======== DATA IN THIS EXERCISE

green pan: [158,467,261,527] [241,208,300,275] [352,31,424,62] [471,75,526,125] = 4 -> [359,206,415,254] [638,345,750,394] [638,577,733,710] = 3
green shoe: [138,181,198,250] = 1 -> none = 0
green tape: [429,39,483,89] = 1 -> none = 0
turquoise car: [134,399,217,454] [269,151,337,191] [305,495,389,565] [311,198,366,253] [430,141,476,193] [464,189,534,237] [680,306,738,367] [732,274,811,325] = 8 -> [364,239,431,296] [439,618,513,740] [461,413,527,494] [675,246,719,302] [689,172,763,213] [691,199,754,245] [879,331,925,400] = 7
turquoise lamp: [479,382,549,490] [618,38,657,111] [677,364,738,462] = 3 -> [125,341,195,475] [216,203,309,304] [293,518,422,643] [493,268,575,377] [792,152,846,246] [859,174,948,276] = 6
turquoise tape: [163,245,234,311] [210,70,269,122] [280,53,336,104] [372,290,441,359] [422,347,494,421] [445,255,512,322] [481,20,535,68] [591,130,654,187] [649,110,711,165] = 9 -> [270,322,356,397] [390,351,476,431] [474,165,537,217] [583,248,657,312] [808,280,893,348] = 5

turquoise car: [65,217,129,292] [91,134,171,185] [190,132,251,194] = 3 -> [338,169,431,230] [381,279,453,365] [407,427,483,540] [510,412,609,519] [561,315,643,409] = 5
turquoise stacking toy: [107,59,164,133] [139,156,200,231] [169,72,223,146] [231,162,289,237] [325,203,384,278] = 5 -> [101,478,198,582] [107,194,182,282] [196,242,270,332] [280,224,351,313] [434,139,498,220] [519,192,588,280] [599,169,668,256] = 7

================
======== DATA IN THIS EXERCISE

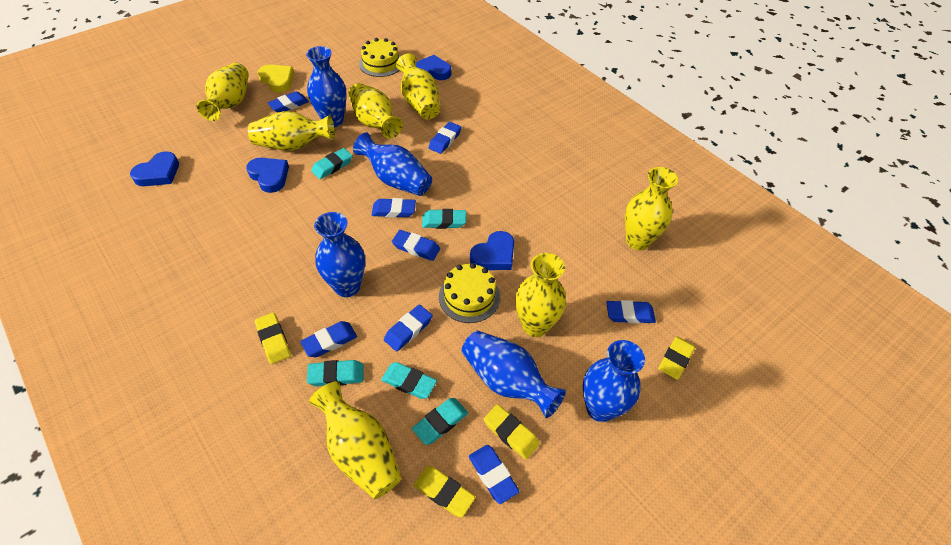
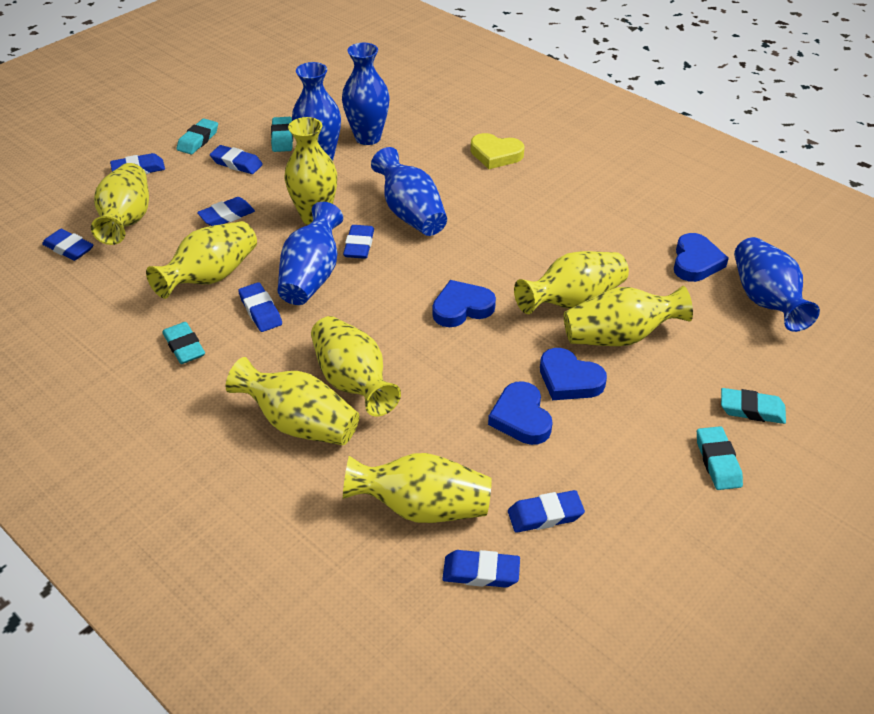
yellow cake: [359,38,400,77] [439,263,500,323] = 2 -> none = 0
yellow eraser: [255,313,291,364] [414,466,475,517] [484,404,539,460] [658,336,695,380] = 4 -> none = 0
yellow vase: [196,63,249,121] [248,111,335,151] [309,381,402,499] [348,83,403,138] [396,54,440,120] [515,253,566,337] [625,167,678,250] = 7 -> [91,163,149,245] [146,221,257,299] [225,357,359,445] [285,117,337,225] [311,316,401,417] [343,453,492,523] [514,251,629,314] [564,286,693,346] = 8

================
======== DATA IN THIS EXERCISE

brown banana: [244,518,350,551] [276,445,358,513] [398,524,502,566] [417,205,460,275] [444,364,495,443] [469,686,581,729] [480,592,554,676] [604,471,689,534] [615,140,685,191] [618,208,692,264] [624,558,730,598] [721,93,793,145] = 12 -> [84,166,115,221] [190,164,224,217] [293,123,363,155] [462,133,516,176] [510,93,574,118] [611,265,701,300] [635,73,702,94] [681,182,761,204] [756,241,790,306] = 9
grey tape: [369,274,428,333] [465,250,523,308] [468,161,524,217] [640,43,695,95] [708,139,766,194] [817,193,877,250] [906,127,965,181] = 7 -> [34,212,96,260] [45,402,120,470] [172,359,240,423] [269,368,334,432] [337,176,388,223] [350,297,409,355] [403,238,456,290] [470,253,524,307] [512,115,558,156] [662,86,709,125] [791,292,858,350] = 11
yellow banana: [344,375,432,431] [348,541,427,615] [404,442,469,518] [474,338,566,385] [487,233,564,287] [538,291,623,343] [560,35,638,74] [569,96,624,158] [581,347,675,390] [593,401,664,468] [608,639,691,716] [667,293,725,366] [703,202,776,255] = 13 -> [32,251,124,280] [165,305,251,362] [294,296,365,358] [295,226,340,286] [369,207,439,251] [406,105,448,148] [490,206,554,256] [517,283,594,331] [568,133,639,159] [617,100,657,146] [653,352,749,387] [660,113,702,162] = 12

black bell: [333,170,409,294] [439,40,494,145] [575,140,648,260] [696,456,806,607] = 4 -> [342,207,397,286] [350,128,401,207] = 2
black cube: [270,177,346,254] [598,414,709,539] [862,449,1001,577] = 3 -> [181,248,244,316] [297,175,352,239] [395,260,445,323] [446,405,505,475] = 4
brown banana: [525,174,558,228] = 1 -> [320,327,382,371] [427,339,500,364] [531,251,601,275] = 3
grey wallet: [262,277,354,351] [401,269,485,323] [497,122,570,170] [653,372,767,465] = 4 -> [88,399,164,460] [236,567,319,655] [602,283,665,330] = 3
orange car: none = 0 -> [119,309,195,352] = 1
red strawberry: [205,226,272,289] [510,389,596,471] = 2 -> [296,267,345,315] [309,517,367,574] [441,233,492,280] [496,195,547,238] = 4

================

- _TASK REQUIREMENTS_
Among the entries above, identify all lines with "green" and copy them.

- _EXPECTED ANSWER_
green pan: [158,467,261,527] [241,208,300,275] [352,31,424,62] [471,75,526,125] = 4 -> [359,206,415,254] [638,345,750,394] [638,577,733,710] = 3
green shoe: [138,181,198,250] = 1 -> none = 0
green tape: [429,39,483,89] = 1 -> none = 0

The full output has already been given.